WHAT THIS TASK INVOLVES =
Restate, word for word and with no pictures, the stretch of lines in the data below that begins at the line with "green mushroom: 2 -> 3" and ends at the line with "red pyramid: 4 -> 6", inclusive.

----------------------------------------

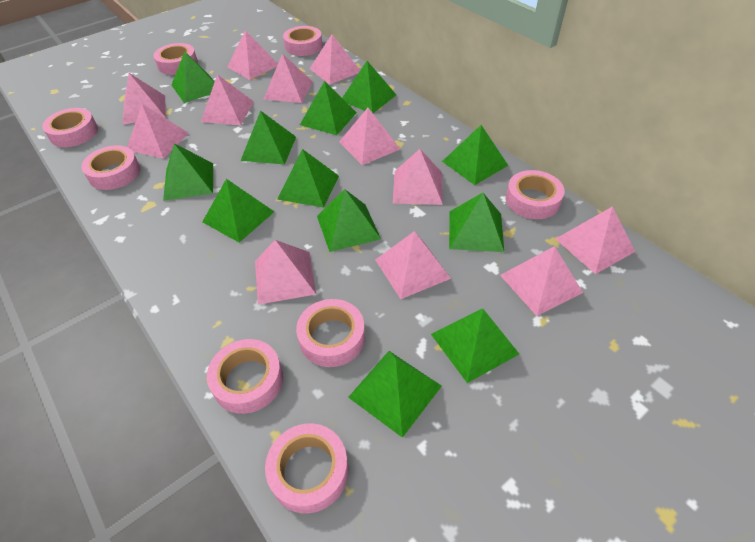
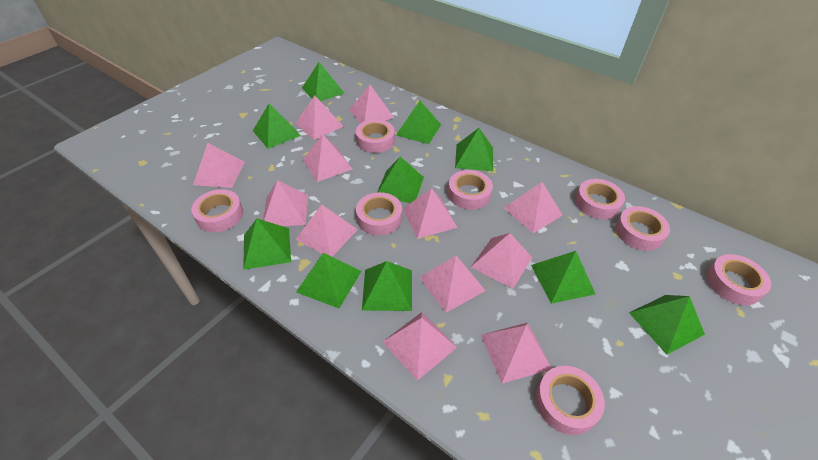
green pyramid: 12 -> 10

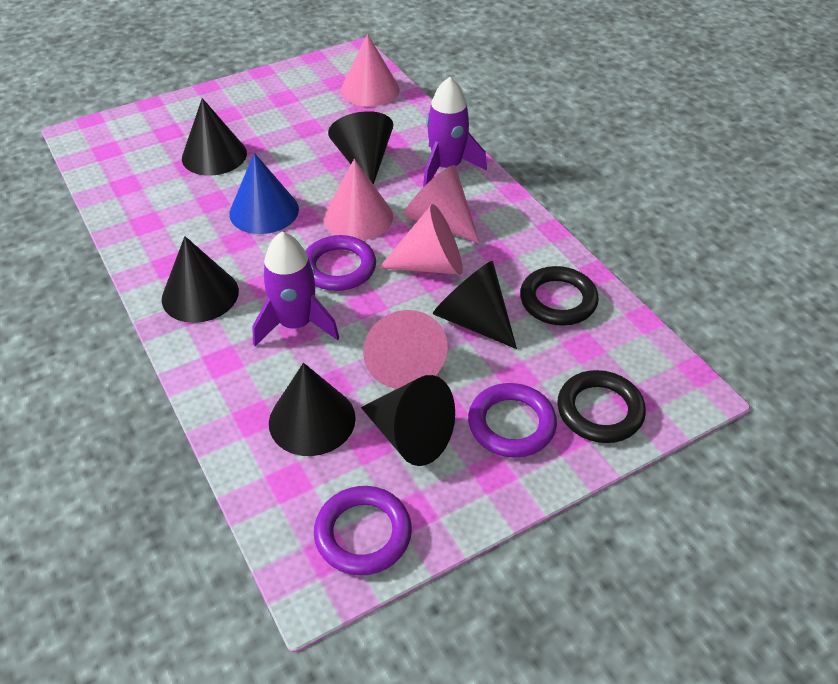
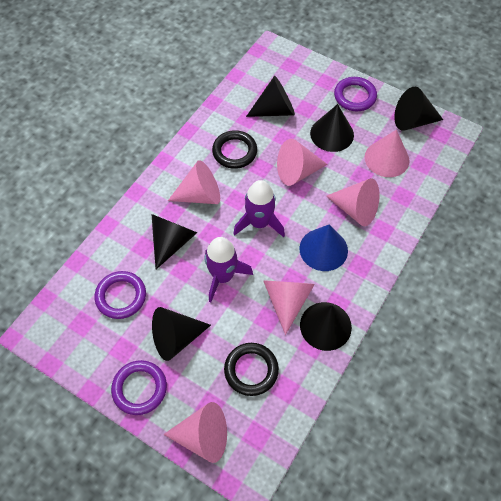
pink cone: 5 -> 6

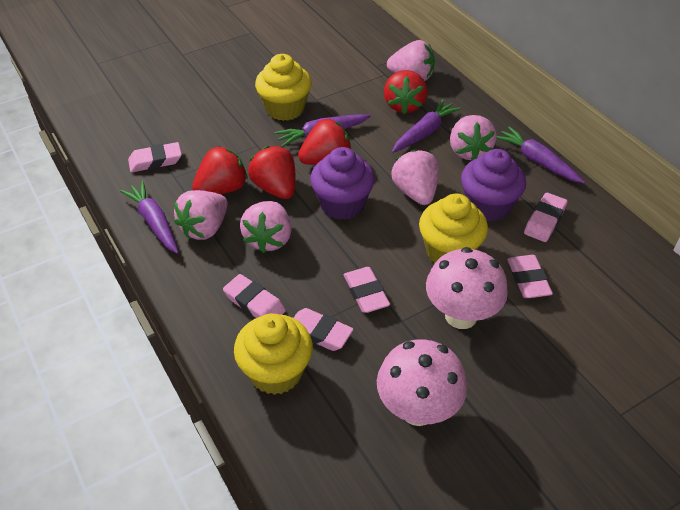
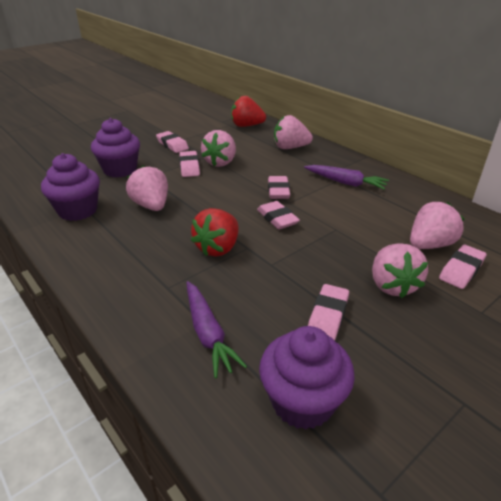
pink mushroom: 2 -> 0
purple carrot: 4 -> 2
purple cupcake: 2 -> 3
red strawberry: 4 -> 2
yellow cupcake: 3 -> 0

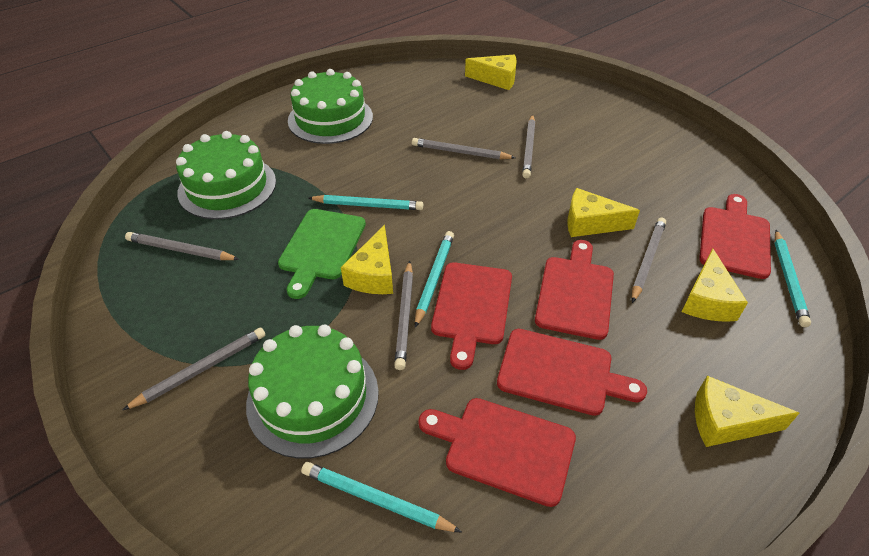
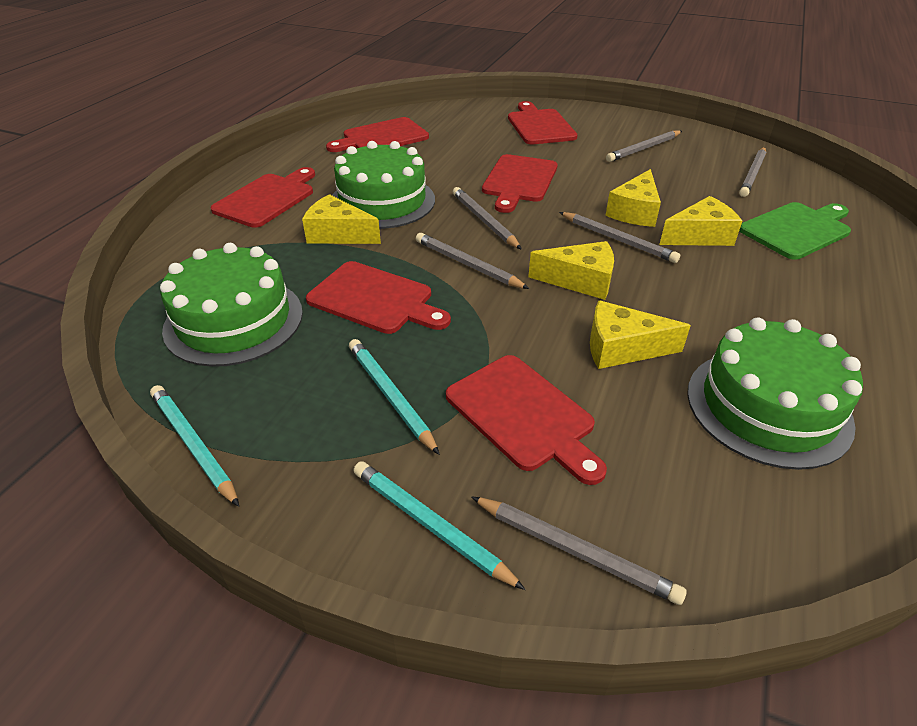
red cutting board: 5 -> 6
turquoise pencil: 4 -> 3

----------------------------------------

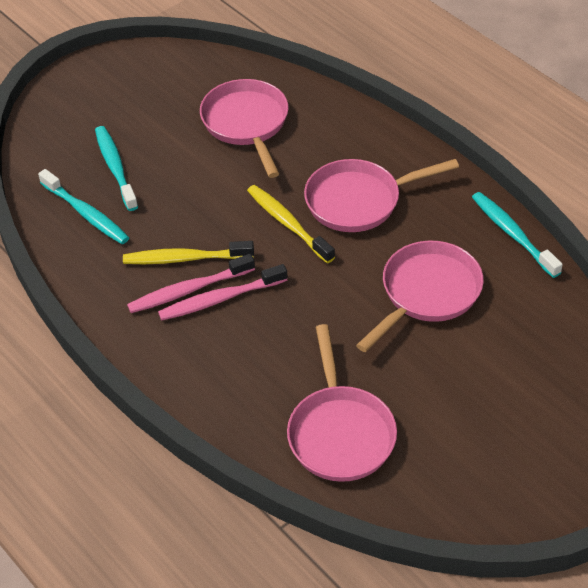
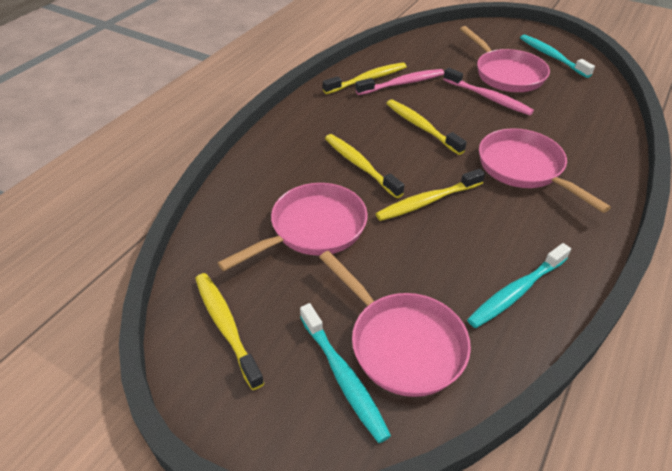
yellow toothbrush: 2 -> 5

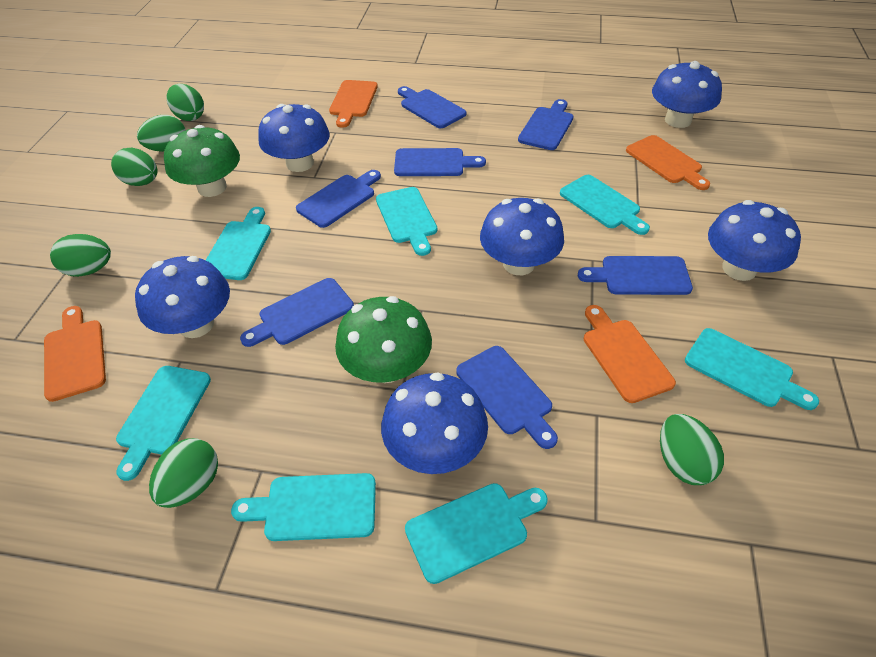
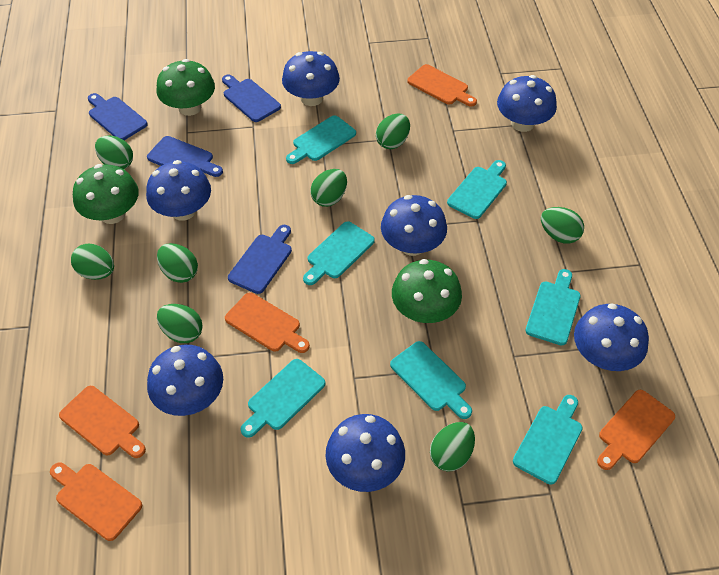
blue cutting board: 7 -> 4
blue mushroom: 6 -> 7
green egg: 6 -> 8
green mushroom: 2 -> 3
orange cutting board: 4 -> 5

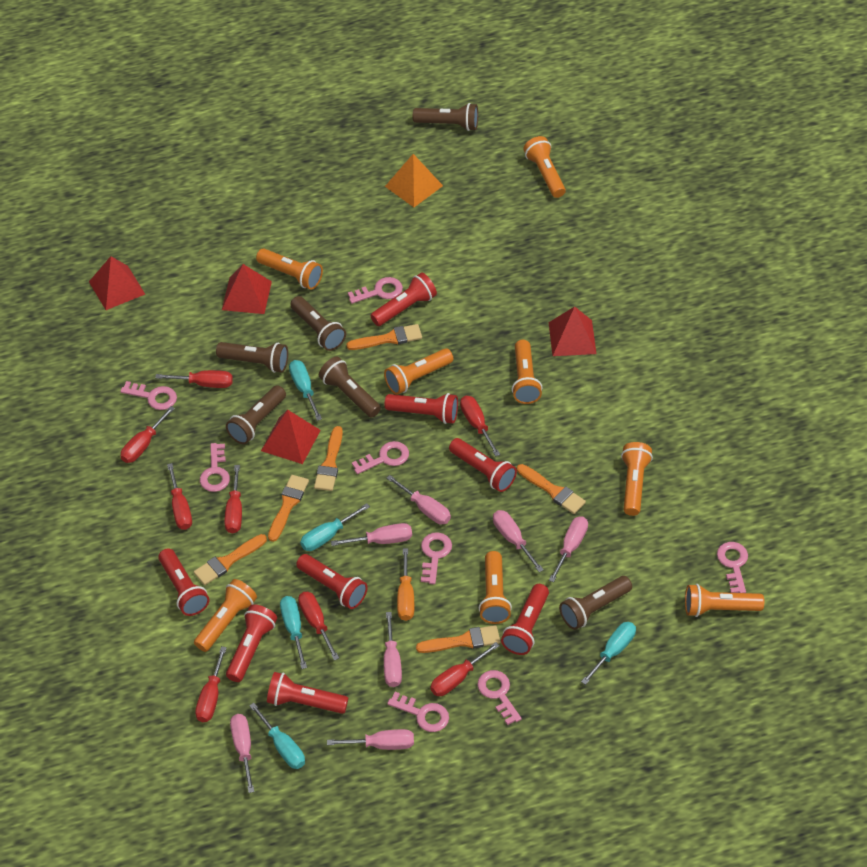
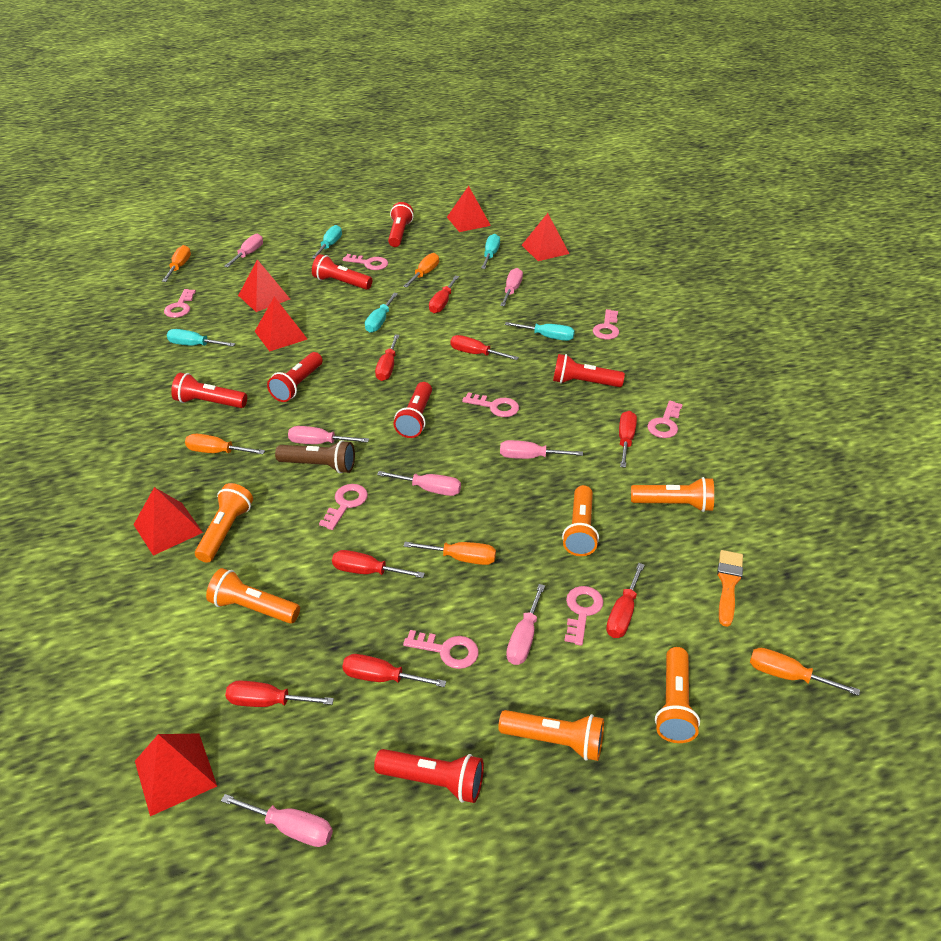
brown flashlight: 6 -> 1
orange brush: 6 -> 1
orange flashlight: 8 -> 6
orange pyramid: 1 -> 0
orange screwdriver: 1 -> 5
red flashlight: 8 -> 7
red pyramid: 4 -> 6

----------------------------------------

ANSWER TO THIS EXERCISE =
green mushroom: 2 -> 3
orange cutting board: 4 -> 5

brown flashlight: 6 -> 1
orange brush: 6 -> 1
orange flashlight: 8 -> 6
orange pyramid: 1 -> 0
orange screwdriver: 1 -> 5
red flashlight: 8 -> 7
red pyramid: 4 -> 6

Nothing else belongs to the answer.